---- INFORMATION PROVIDED

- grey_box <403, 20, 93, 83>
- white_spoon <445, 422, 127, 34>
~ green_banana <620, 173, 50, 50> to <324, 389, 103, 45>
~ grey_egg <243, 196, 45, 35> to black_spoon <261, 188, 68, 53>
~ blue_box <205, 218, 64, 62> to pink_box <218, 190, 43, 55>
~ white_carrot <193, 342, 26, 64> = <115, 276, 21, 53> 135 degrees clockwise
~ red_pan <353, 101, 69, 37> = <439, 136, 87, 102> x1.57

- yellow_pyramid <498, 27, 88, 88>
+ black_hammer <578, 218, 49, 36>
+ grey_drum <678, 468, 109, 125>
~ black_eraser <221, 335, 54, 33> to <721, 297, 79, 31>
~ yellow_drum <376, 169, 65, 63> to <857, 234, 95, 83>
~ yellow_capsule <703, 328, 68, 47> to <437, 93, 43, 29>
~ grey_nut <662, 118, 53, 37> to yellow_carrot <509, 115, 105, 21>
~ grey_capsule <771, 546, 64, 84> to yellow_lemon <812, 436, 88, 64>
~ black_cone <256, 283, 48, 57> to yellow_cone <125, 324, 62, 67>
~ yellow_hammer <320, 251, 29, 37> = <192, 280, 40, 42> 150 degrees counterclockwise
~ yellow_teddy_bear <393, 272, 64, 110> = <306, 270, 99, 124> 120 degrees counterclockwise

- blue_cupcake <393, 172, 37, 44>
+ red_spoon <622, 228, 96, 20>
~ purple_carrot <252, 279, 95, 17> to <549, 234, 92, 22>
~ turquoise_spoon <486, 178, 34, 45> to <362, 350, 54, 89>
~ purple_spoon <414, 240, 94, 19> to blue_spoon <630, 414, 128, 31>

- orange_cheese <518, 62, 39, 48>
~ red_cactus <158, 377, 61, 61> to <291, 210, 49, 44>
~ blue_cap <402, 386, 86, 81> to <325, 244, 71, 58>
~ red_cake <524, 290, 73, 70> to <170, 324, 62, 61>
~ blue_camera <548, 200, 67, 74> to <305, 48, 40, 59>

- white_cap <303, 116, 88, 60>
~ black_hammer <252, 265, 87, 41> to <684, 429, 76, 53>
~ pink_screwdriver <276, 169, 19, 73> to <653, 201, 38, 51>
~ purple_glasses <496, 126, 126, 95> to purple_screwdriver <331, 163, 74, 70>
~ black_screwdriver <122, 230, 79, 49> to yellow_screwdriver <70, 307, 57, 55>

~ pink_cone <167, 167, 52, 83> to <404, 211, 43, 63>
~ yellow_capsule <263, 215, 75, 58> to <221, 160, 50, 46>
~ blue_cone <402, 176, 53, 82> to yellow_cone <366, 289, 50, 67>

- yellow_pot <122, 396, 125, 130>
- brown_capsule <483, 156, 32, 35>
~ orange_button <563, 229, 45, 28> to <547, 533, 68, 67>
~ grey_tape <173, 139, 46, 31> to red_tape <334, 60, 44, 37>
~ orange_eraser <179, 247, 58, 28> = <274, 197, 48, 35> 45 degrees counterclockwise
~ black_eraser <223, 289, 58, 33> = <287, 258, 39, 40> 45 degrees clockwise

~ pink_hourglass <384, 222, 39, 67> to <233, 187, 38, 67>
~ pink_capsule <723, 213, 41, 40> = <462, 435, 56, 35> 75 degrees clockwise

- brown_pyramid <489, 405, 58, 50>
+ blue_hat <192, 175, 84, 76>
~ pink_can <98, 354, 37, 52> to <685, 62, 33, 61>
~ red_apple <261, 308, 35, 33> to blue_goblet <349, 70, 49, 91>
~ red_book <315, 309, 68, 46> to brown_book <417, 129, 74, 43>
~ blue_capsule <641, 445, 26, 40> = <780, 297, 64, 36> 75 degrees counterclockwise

--------

*WHAT IS BEING ASKED*.
In the answer, the lines from the first line of the data above through the line containing "135 degrees clockwise" must appear exactly as written, with nothing else.

*RESULT OF THE TASK*.
- grey_box <403, 20, 93, 83>
- white_spoon <445, 422, 127, 34>
~ green_banana <620, 173, 50, 50> to <324, 389, 103, 45>
~ grey_egg <243, 196, 45, 35> to black_spoon <261, 188, 68, 53>
~ blue_box <205, 218, 64, 62> to pink_box <218, 190, 43, 55>
~ white_carrot <193, 342, 26, 64> = <115, 276, 21, 53> 135 degrees clockwise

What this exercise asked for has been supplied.